TASK STATEMENT =
When a line of the entries contains the word "pink", report that line.
━━━━━━
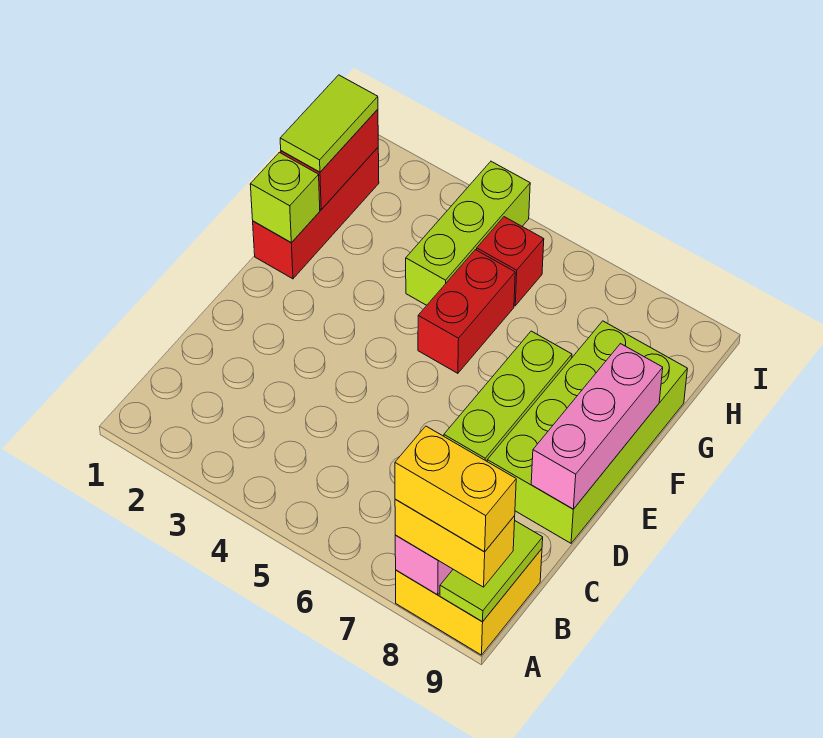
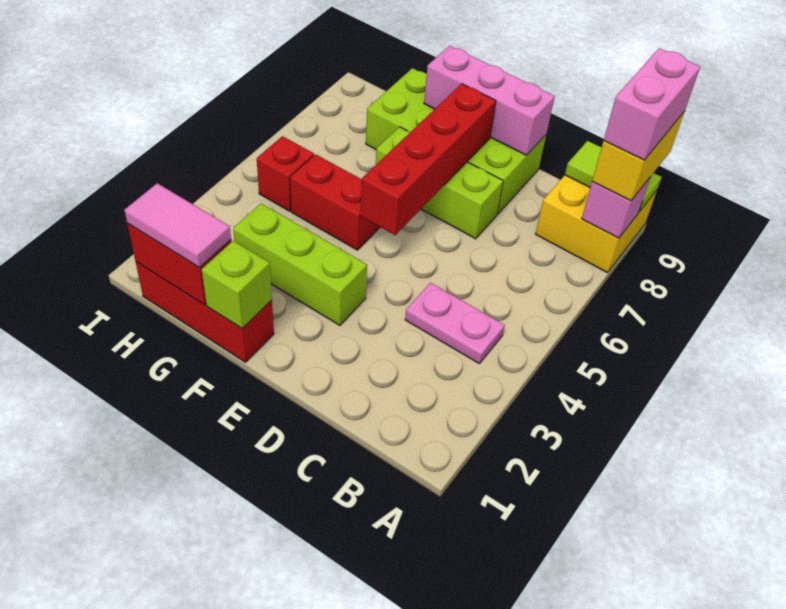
yellow brick A8:A9 level 4 -> pink brick A8:A9 level 4
none -> pink plate B4:C4 level 1
none -> red brick E5:E8 level 2
lime tile G1:H1 level 3 -> pink tile G1:H1 level 3
lime brick G4:I4 level 1 -> lime brick E3:G3 level 1

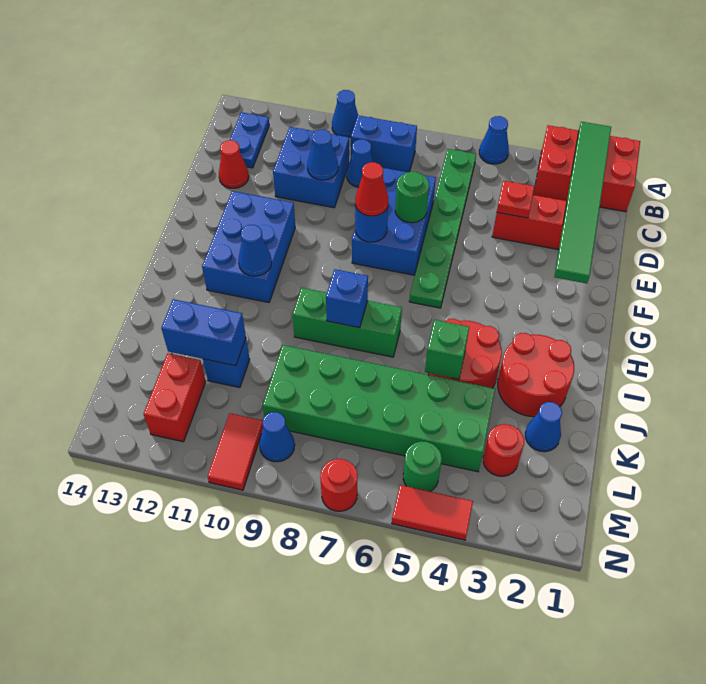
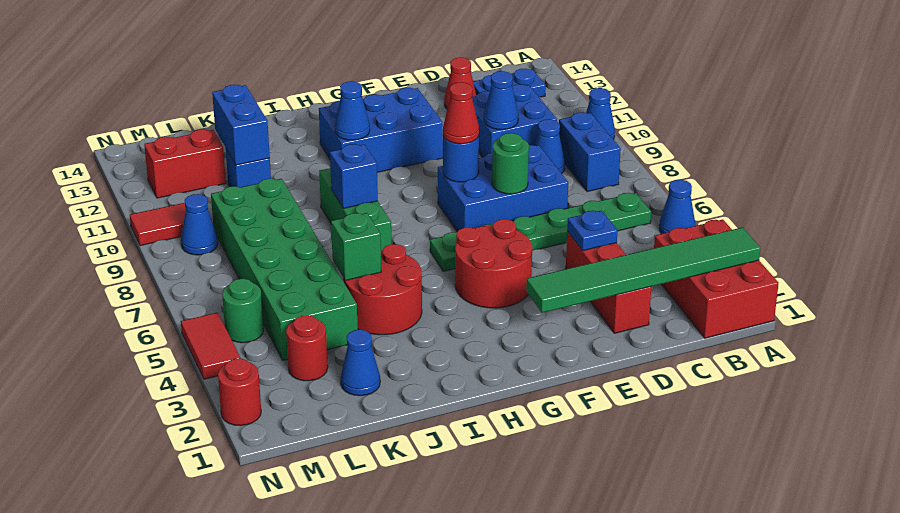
red plate D4 level 2 -> blue plate D4 level 2
red round brick I2:J3 level 1 -> red round brick F4:G5 level 1
red round brick N7 level 1 -> red round brick N2 level 1

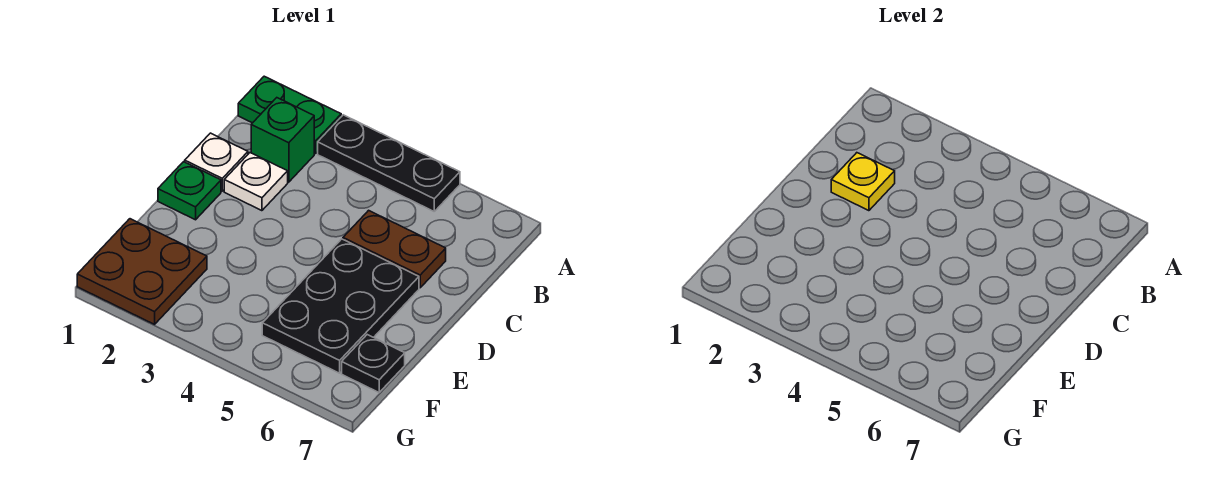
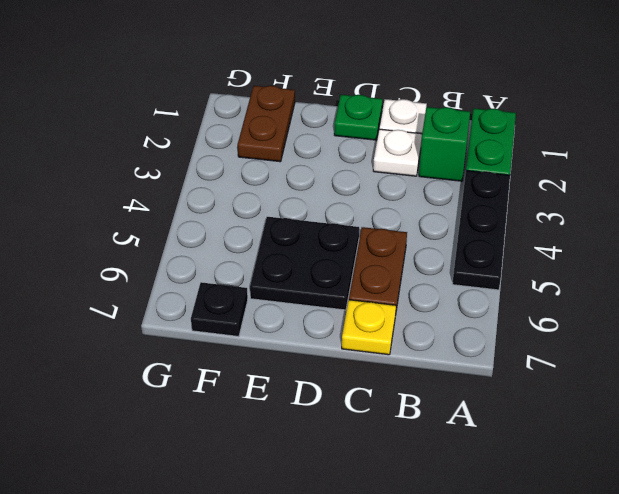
yellow plate C2 level 2 -> yellow plate C7 level 1
black plate D5:F6 level 1 -> black plate D5:E6 level 1
brown plate F1:G2 level 1 -> brown plate F1:F2 level 1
━━━━━━
YOUR SOLUTION =
yellow brick A8:A9 level 4 -> pink brick A8:A9 level 4
none -> pink plate B4:C4 level 1
lime tile G1:H1 level 3 -> pink tile G1:H1 level 3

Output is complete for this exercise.